Can you arrange the lines of the material below, from the line with "cyan circle: moved 3 px right, 1 px up" up to and including the line with "red circle: moved 52 px right", as a JSON list of strings with one string per line? Skip blank lines and leave the pictures out.
╭──
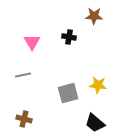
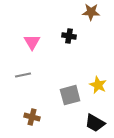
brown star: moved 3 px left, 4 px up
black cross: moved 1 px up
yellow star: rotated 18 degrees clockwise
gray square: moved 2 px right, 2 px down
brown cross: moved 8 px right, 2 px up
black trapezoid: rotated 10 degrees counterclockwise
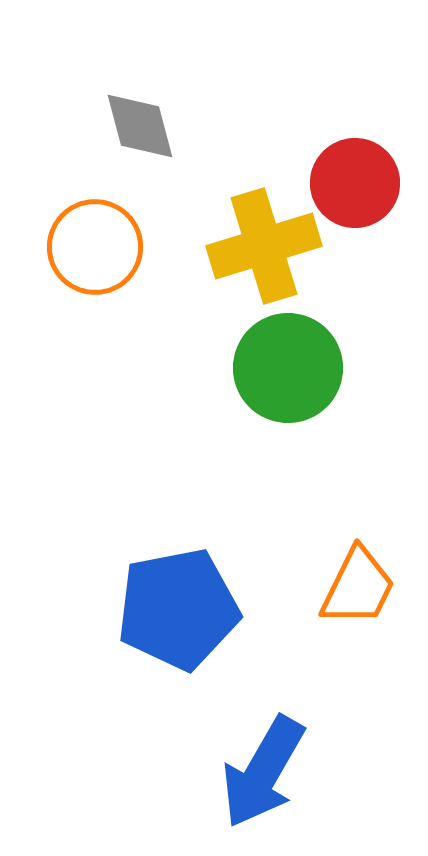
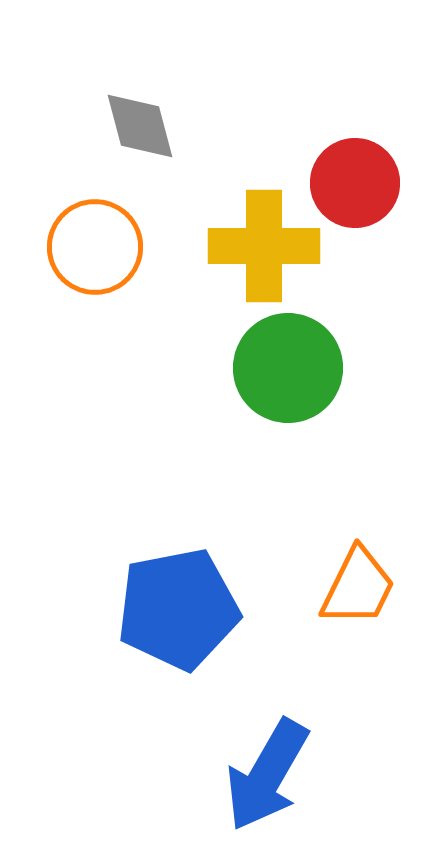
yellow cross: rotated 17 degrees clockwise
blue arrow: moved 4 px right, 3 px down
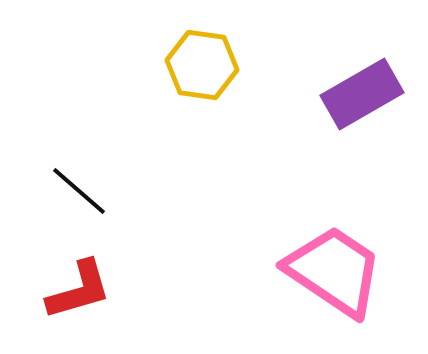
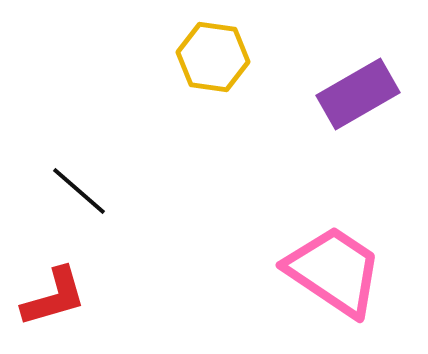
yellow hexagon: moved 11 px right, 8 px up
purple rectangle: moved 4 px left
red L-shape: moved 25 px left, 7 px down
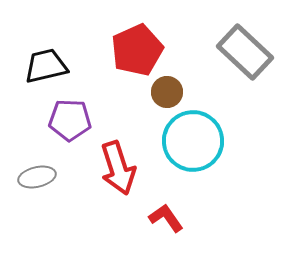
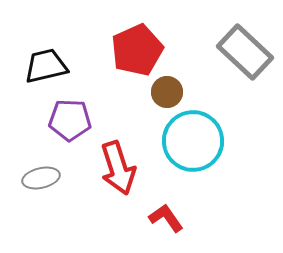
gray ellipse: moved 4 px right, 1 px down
╰──
╭──
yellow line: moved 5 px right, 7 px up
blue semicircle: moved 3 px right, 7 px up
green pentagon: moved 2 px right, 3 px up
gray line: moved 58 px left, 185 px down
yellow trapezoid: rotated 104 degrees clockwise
╰──
╭──
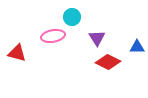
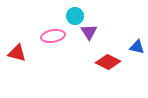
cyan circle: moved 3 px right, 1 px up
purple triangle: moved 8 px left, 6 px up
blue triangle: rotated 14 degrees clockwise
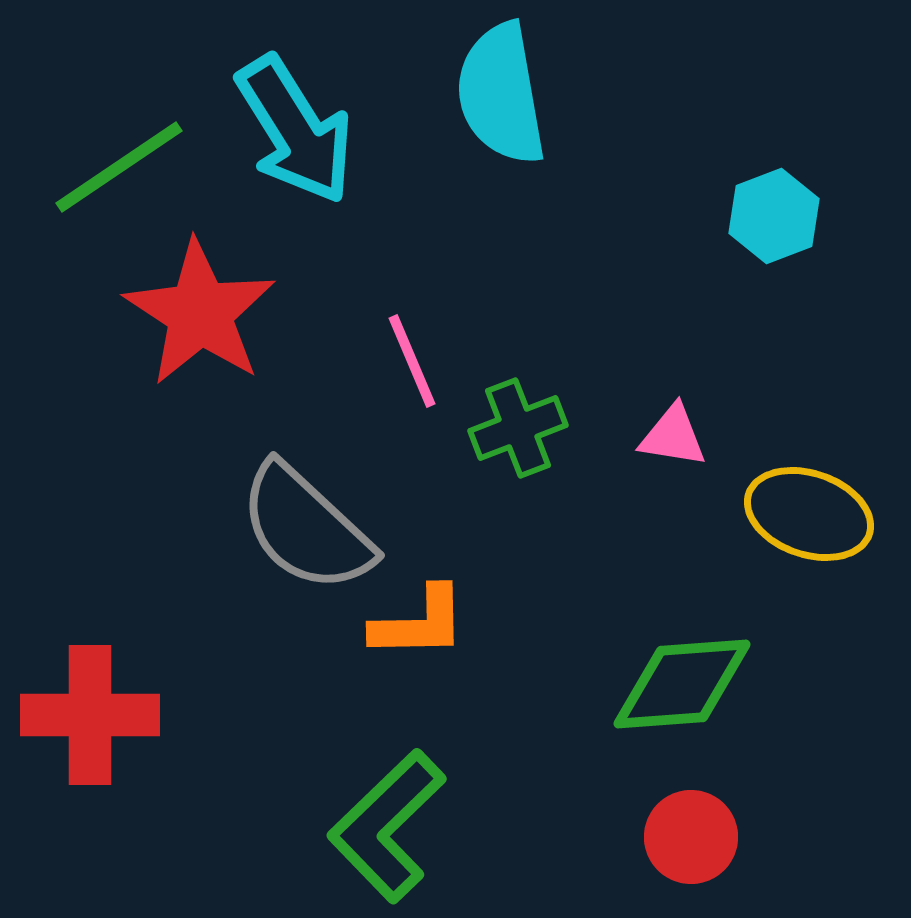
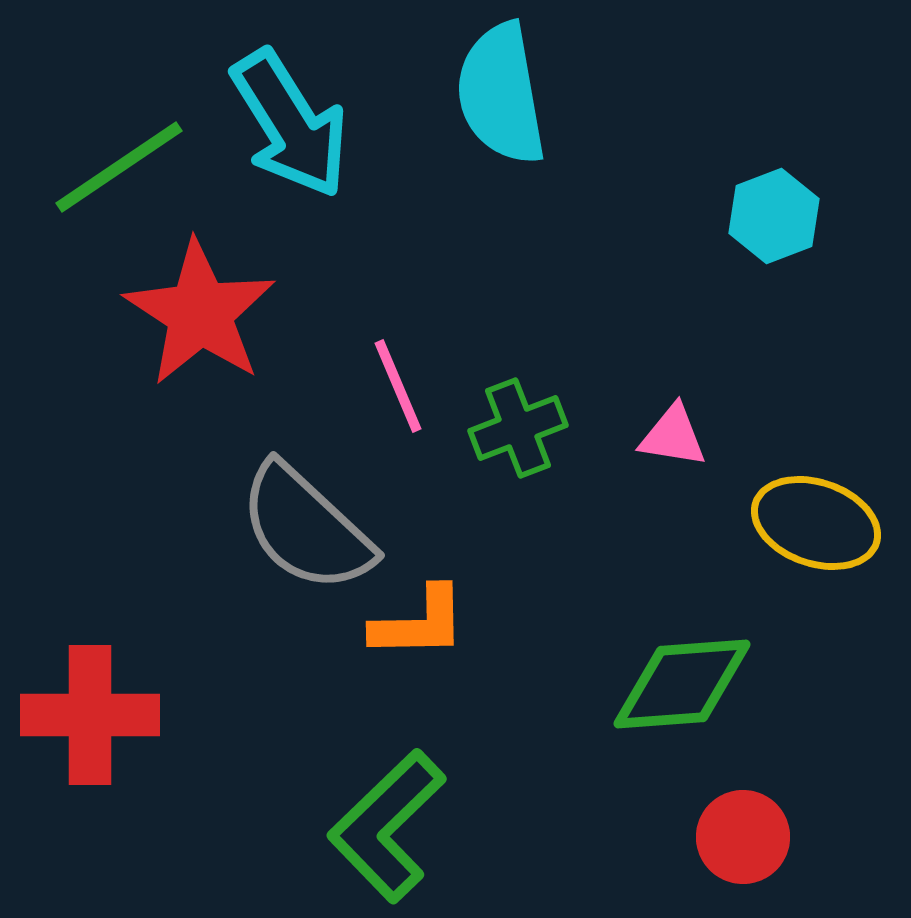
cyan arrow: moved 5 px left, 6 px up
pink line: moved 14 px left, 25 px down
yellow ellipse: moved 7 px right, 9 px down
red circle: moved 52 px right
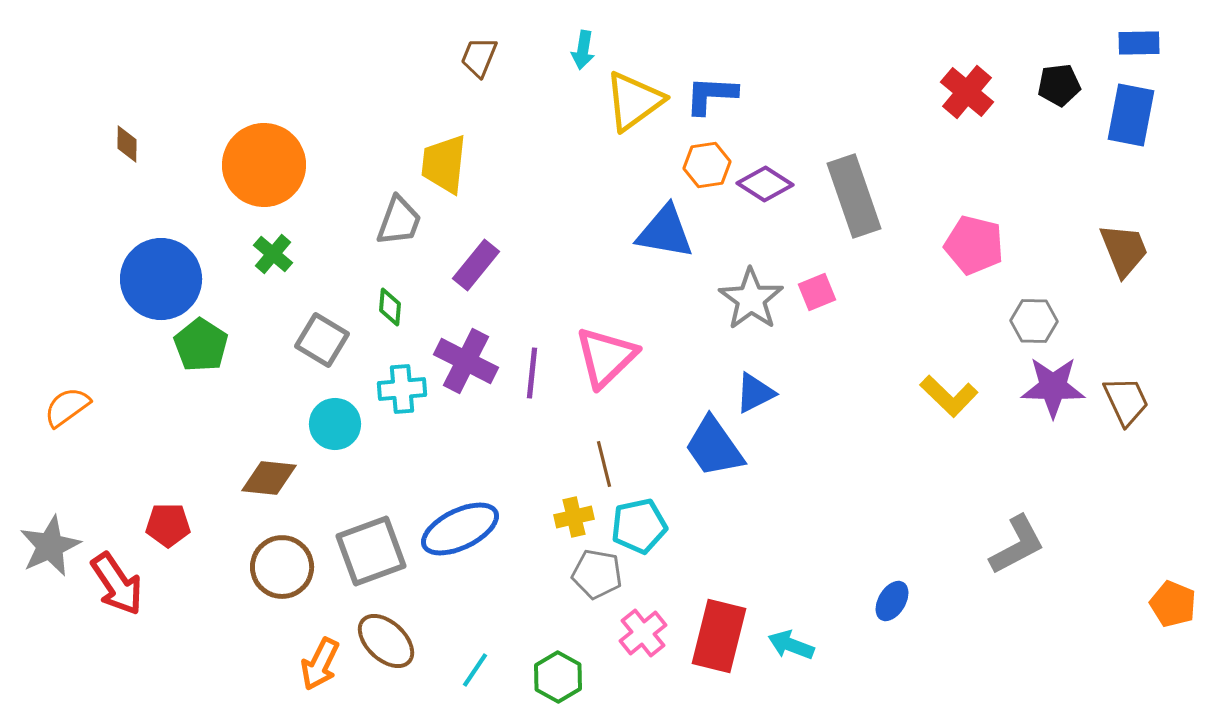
╰──
Solved problem:
[
  "cyan circle: moved 3 px right, 1 px up",
  "purple triangle: moved 8 px left, 6 px up",
  "blue triangle: rotated 14 degrees clockwise",
  "cyan arrow: moved 5 px left, 6 px up",
  "pink line: moved 14 px left, 25 px down",
  "yellow ellipse: moved 7 px right, 9 px down",
  "red circle: moved 52 px right"
]